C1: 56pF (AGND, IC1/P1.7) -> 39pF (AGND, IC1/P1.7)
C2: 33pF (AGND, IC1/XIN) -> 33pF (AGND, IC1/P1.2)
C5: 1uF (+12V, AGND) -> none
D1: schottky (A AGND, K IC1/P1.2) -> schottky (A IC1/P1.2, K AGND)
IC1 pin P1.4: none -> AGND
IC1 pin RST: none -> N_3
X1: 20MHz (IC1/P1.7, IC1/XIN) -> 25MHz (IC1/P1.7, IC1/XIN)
---
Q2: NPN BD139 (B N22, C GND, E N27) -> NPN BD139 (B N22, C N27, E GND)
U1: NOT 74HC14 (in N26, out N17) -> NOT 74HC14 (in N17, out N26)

## Required action:
I need every line of the material that includes "AGND", so please copy them out.

## Reply:
C1: 56pF (AGND, IC1/P1.7) -> 39pF (AGND, IC1/P1.7)
C2: 33pF (AGND, IC1/XIN) -> 33pF (AGND, IC1/P1.2)
C5: 1uF (+12V, AGND) -> none
D1: schottky (A AGND, K IC1/P1.2) -> schottky (A IC1/P1.2, K AGND)
IC1 pin P1.4: none -> AGND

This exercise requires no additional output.